**What you should do:**
Nothing but the lines from the one with "R1: none -> 12k (GND, W25)" through the end of the listing should be reproduced, each exactly and with pictures omitted.

------------------------------------------------------------------------

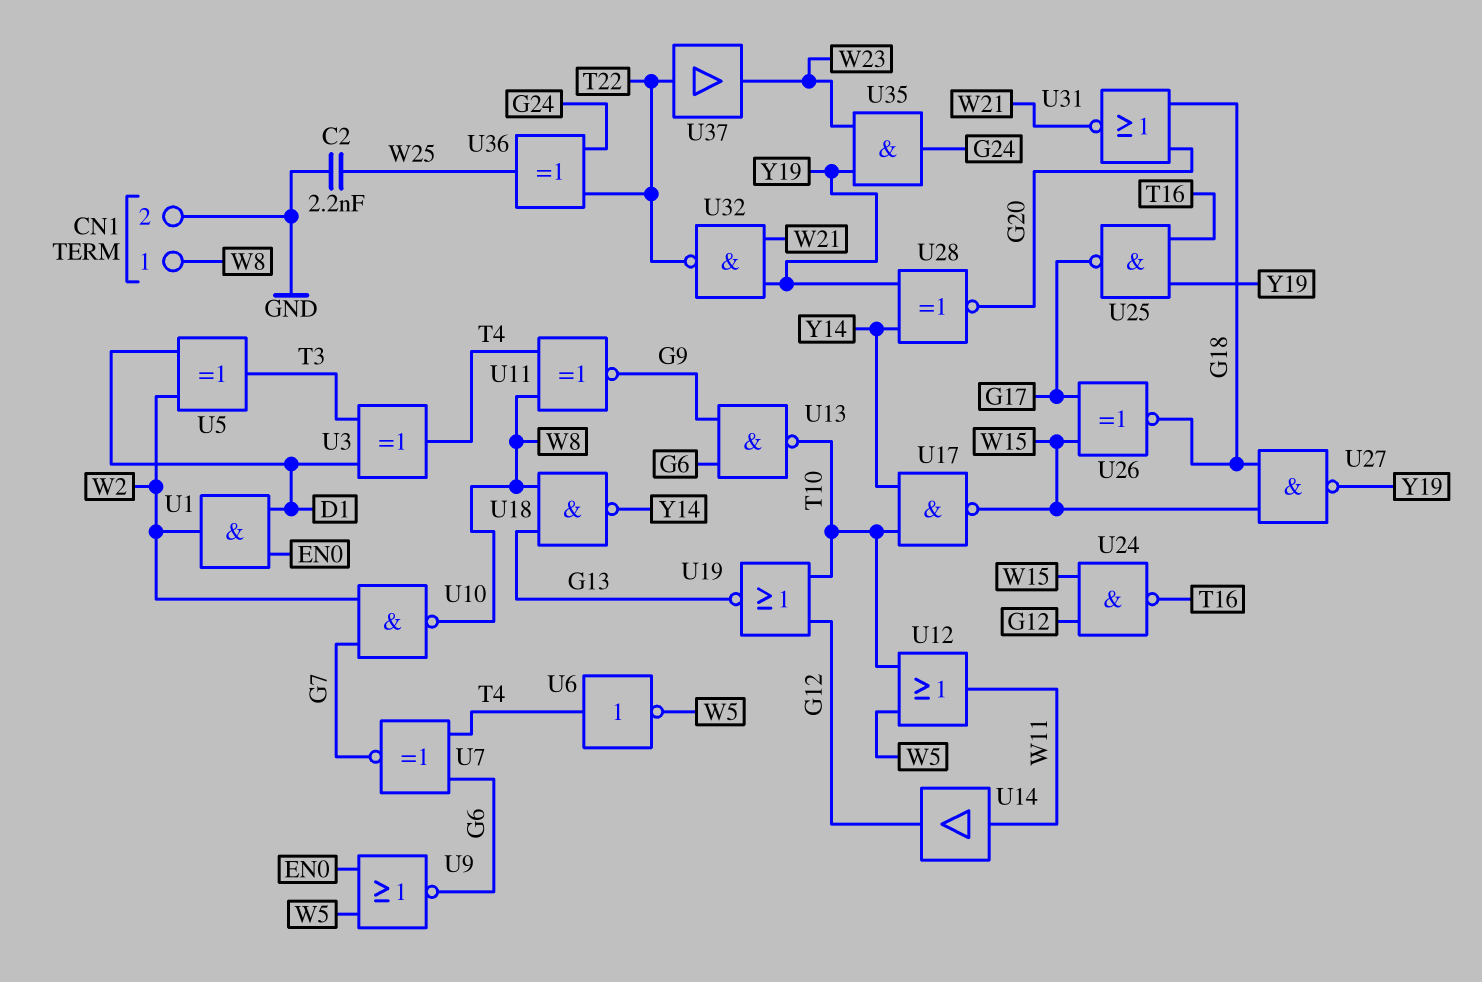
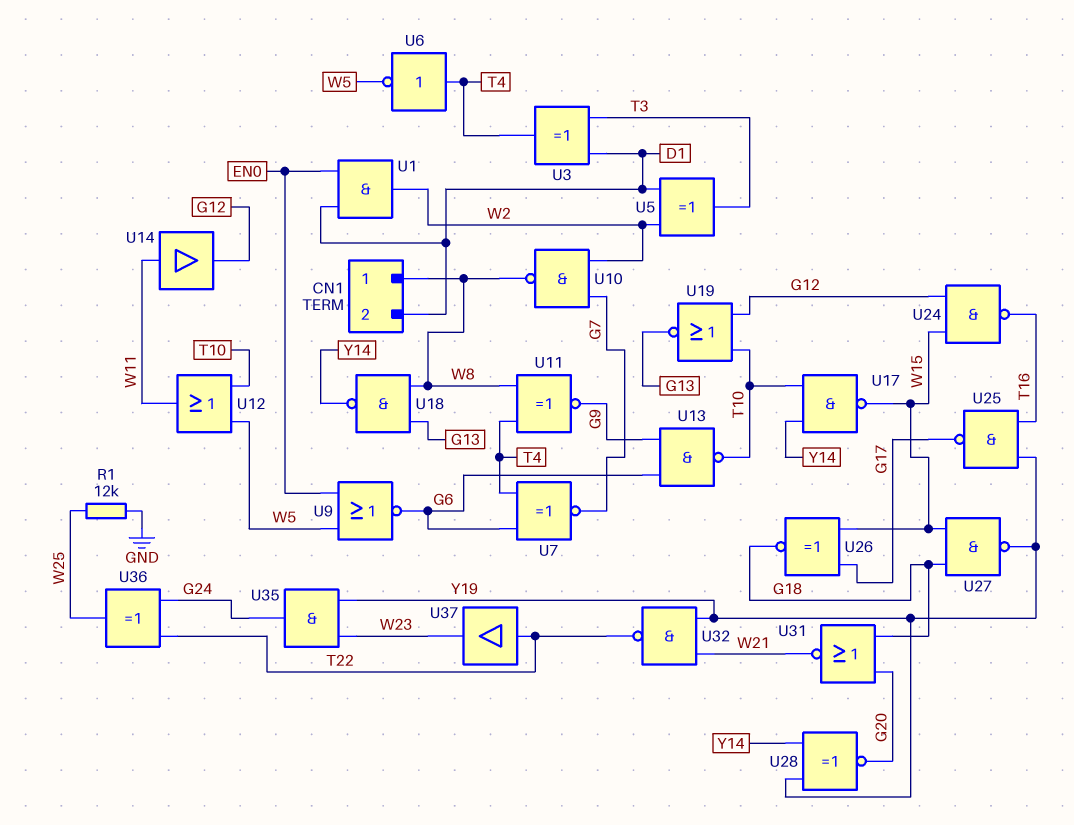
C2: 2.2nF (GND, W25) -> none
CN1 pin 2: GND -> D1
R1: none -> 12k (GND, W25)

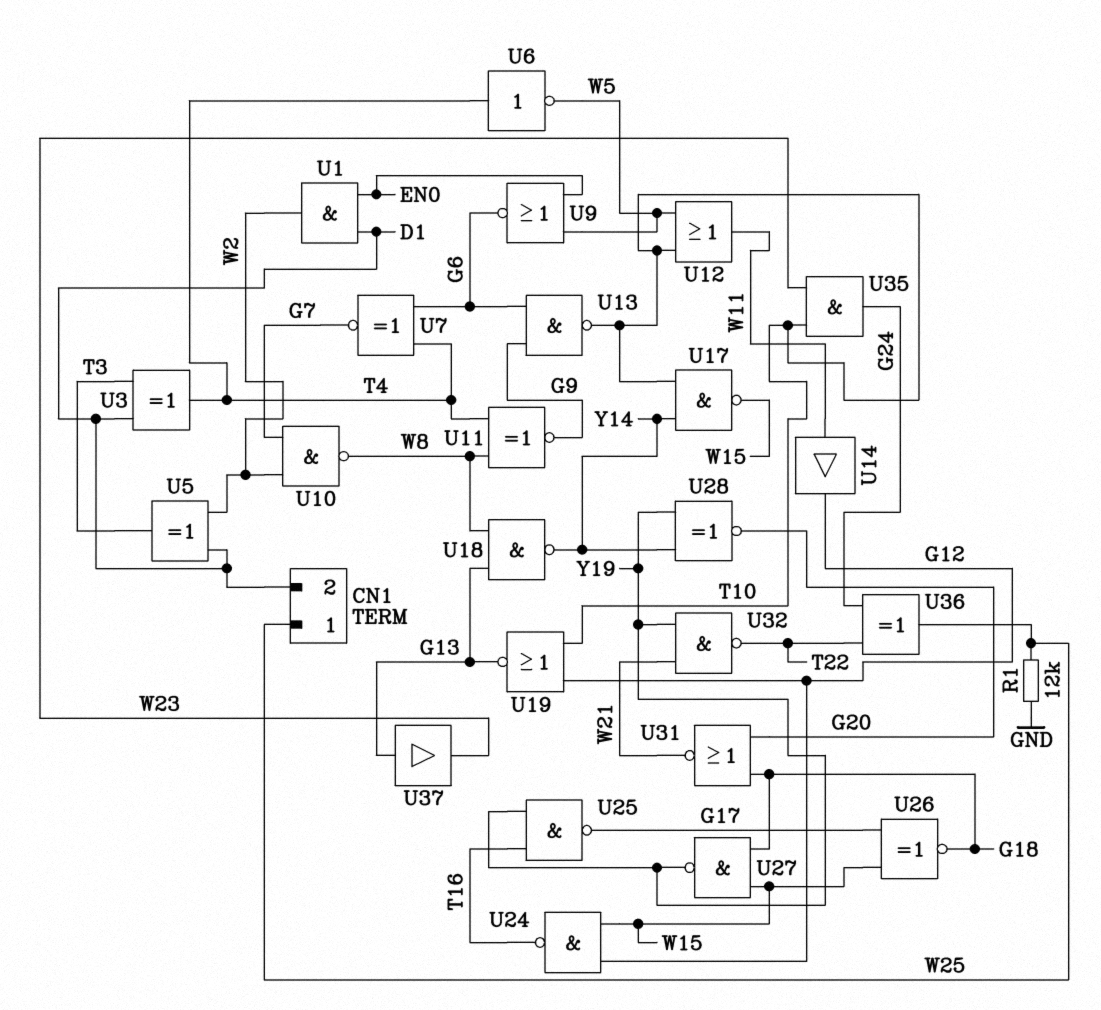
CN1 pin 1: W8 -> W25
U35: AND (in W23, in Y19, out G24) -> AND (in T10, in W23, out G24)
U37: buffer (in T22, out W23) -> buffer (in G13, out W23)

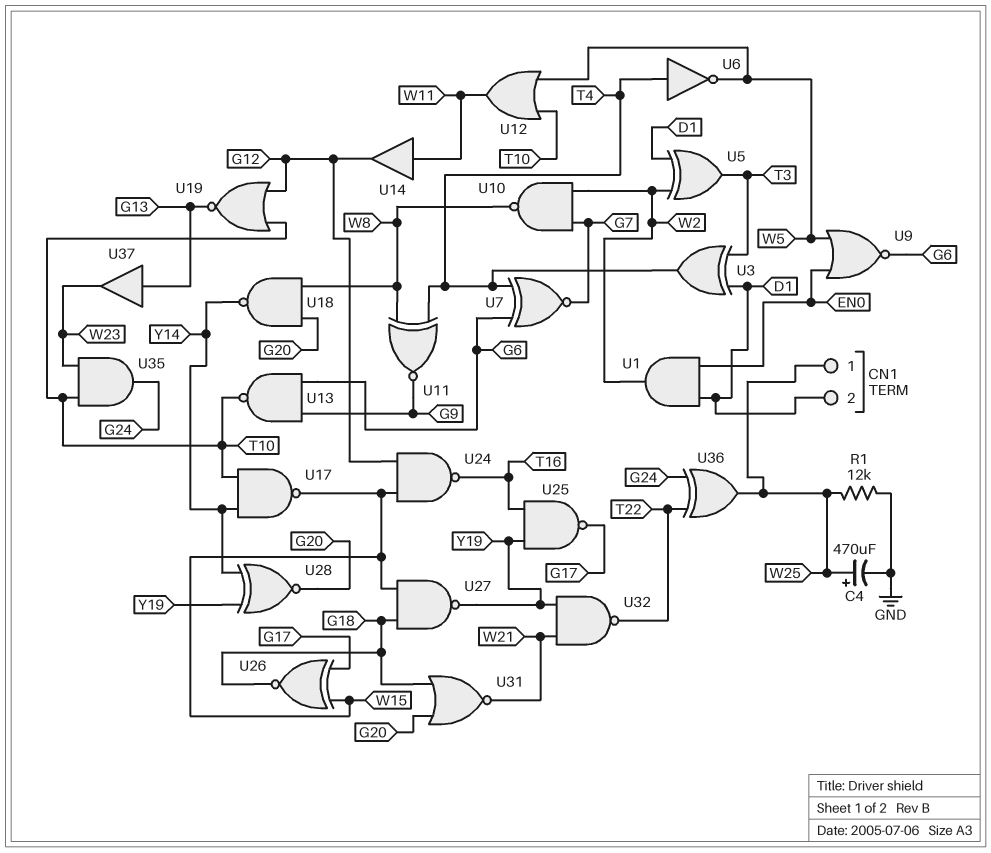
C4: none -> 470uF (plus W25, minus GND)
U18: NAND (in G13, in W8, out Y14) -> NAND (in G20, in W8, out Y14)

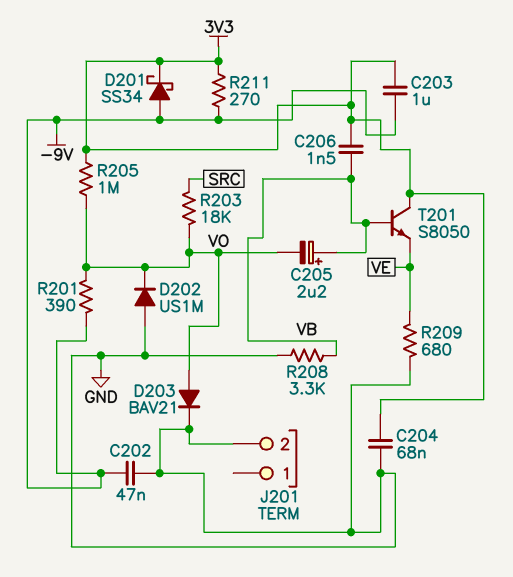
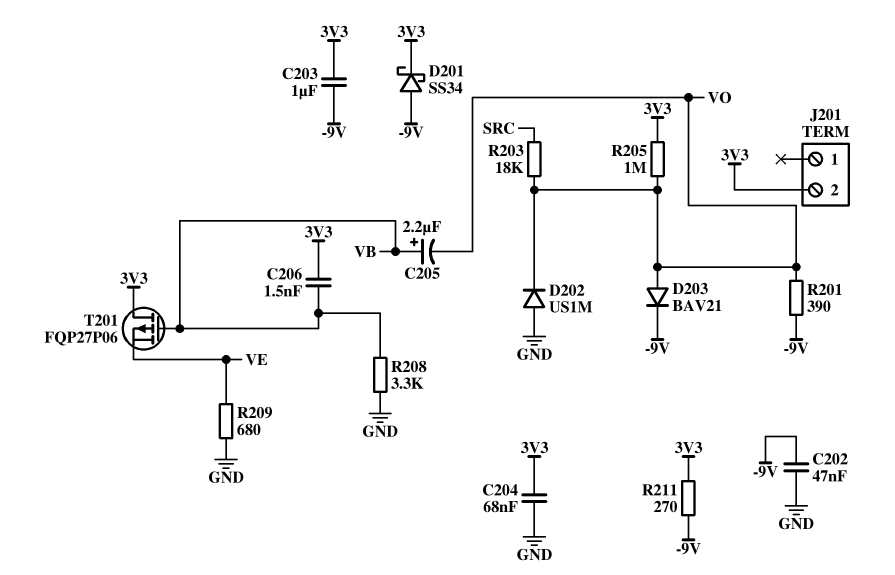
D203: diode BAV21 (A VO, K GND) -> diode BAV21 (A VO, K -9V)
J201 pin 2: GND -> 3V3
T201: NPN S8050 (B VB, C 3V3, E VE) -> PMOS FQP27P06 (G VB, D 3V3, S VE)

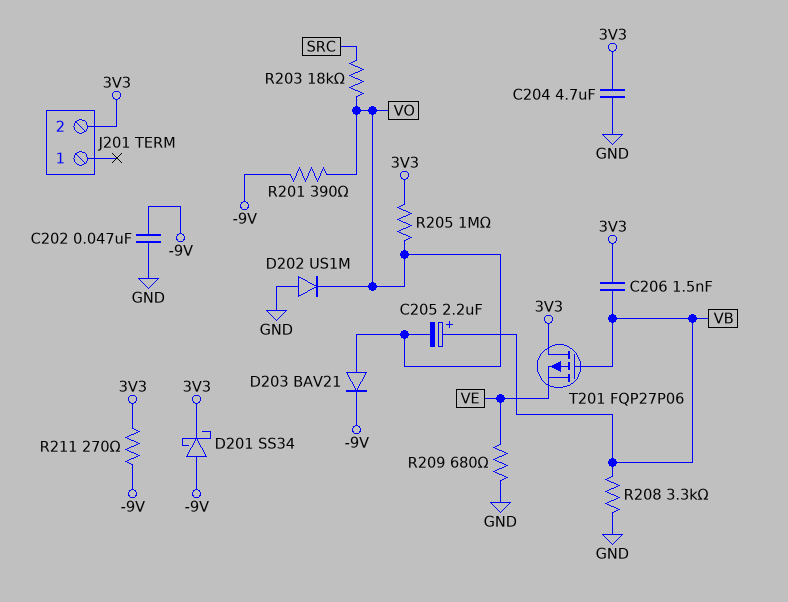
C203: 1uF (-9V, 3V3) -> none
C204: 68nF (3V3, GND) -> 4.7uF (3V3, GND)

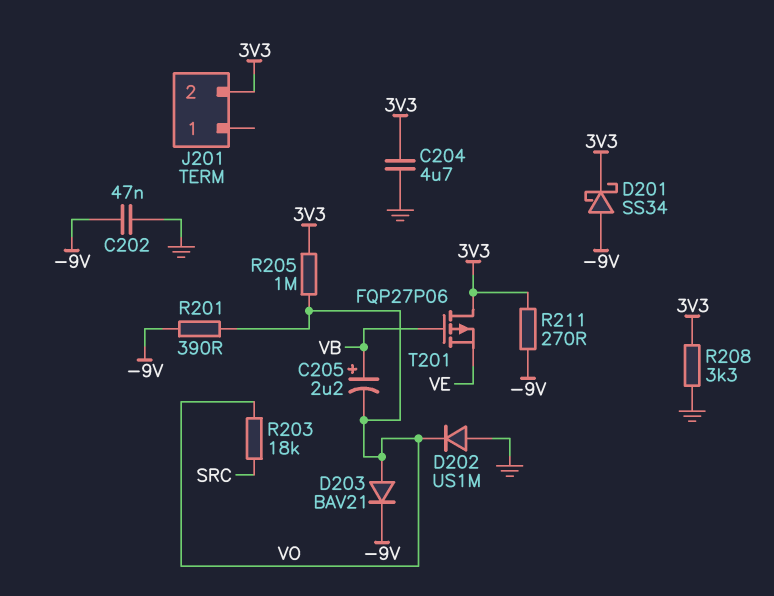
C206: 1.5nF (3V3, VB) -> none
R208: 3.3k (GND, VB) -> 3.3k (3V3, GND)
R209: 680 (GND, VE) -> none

------------------------------------------------------------------------

**Reply to the task:**
R1: none -> 12k (GND, W25)

CN1 pin 1: W8 -> W25
U35: AND (in W23, in Y19, out G24) -> AND (in T10, in W23, out G24)
U37: buffer (in T22, out W23) -> buffer (in G13, out W23)

C4: none -> 470uF (plus W25, minus GND)
U18: NAND (in G13, in W8, out Y14) -> NAND (in G20, in W8, out Y14)

D203: diode BAV21 (A VO, K GND) -> diode BAV21 (A VO, K -9V)
J201 pin 2: GND -> 3V3
T201: NPN S8050 (B VB, C 3V3, E VE) -> PMOS FQP27P06 (G VB, D 3V3, S VE)

C203: 1uF (-9V, 3V3) -> none
C204: 68nF (3V3, GND) -> 4.7uF (3V3, GND)

C206: 1.5nF (3V3, VB) -> none
R208: 3.3k (GND, VB) -> 3.3k (3V3, GND)
R209: 680 (GND, VE) -> none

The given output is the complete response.